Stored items
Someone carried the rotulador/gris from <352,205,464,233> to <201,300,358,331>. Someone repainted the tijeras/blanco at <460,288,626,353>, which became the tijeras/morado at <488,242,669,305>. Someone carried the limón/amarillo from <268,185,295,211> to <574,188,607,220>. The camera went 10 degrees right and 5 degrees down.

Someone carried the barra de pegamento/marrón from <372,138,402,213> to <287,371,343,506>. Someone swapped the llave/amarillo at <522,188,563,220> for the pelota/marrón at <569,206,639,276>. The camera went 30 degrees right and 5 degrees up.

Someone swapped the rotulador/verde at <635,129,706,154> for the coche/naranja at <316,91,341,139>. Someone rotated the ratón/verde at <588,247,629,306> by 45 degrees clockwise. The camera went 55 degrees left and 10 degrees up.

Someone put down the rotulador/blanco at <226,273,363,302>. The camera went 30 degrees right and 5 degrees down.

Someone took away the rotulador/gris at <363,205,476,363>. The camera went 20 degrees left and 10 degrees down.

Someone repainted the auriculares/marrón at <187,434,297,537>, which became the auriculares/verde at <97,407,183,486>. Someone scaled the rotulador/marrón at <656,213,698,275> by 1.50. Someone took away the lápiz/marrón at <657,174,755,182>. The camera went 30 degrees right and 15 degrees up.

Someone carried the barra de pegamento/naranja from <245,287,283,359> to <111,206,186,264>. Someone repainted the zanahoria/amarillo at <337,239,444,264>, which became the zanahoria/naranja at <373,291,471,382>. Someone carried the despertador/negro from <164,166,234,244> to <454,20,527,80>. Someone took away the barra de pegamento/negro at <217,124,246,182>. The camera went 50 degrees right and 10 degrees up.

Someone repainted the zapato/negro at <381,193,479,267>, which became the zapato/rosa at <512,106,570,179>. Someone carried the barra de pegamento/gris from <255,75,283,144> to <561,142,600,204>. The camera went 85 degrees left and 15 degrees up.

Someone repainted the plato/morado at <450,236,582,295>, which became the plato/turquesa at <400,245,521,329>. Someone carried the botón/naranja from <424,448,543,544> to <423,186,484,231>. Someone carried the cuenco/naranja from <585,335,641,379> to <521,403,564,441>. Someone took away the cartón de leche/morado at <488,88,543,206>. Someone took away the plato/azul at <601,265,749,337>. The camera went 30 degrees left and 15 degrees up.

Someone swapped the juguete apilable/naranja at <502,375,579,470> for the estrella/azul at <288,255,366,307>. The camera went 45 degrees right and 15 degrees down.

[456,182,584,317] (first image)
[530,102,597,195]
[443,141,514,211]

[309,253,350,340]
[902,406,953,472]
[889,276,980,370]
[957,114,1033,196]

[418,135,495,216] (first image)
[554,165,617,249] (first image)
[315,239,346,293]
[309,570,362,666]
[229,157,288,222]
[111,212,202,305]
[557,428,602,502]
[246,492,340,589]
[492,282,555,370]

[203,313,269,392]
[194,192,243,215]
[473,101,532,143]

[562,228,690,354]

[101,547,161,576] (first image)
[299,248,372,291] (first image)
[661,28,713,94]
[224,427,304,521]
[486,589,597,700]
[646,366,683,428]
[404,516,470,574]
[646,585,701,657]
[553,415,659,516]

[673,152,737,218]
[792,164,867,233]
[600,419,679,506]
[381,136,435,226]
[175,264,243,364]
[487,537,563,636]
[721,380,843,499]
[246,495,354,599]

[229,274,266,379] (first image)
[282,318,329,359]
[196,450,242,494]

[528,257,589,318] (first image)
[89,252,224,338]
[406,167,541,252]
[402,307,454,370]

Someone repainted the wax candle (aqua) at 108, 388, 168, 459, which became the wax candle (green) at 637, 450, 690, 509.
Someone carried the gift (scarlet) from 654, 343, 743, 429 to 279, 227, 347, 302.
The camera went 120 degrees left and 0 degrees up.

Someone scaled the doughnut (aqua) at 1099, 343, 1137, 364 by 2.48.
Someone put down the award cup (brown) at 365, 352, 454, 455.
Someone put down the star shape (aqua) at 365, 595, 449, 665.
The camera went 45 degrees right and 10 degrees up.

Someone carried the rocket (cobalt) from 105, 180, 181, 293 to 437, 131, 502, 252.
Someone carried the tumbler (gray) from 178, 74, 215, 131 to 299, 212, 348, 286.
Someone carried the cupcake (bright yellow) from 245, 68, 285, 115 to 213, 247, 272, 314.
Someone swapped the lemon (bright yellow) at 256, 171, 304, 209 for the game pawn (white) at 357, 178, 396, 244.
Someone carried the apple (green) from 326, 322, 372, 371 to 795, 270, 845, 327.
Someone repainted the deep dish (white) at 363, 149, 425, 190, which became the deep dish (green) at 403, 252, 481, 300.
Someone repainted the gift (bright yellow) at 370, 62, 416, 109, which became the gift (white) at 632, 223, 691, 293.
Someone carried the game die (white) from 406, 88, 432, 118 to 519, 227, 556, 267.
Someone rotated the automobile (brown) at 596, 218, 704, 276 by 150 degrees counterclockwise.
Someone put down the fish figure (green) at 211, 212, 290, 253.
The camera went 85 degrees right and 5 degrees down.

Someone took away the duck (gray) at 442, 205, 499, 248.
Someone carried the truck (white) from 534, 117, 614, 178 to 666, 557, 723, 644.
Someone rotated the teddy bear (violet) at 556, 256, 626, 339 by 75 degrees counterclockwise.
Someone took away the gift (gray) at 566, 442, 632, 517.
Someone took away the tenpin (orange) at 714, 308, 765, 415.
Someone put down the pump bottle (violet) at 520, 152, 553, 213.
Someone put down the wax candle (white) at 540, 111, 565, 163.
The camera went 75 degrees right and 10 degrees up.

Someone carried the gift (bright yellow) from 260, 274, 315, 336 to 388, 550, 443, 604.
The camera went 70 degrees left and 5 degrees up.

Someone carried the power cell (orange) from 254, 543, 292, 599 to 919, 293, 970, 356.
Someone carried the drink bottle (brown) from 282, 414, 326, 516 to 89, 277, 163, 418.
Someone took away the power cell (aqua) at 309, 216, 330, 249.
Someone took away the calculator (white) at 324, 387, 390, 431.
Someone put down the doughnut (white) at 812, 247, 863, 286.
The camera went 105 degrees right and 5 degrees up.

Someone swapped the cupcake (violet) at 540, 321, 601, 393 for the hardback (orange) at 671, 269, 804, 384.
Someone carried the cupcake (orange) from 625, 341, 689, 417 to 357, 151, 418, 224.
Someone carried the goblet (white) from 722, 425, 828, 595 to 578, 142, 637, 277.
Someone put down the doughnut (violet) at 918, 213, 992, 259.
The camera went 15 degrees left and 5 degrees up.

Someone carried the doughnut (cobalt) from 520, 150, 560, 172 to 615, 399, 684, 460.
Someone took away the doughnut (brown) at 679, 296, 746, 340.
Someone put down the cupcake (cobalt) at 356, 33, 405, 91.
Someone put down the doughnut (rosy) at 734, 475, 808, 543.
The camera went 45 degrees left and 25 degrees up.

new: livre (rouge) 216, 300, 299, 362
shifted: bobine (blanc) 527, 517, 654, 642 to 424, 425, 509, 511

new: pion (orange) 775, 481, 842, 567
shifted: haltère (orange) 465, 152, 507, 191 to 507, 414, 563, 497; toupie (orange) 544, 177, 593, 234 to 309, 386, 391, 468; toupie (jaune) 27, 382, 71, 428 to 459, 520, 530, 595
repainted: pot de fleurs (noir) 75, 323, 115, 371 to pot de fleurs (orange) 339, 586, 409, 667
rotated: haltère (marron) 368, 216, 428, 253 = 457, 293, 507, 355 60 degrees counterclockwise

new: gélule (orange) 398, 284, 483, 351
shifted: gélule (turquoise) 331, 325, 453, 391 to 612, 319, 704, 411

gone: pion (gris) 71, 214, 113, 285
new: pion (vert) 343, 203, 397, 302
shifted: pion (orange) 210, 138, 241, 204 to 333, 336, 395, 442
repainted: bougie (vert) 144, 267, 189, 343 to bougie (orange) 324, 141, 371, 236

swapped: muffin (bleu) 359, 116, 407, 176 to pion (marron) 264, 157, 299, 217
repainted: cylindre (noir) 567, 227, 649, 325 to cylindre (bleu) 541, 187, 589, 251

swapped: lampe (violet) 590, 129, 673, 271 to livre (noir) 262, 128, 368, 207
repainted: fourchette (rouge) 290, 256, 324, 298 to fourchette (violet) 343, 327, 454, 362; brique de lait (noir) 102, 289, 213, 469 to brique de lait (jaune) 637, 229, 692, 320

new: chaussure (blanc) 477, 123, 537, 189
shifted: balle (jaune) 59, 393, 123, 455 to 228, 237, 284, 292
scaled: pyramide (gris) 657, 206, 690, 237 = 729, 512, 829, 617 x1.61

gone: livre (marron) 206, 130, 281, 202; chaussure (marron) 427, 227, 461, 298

Exercise - Scan the data above for the word "bright", then copy every line that holds it.

Response to the exercise -
Someone carried the cupcake (bright yellow) from 245, 68, 285, 115 to 213, 247, 272, 314.
Someone swapped the lemon (bright yellow) at 256, 171, 304, 209 for the game pawn (white) at 357, 178, 396, 244.
Someone repainted the gift (bright yellow) at 370, 62, 416, 109, which became the gift (white) at 632, 223, 691, 293.
Someone carried the gift (bright yellow) from 260, 274, 315, 336 to 388, 550, 443, 604.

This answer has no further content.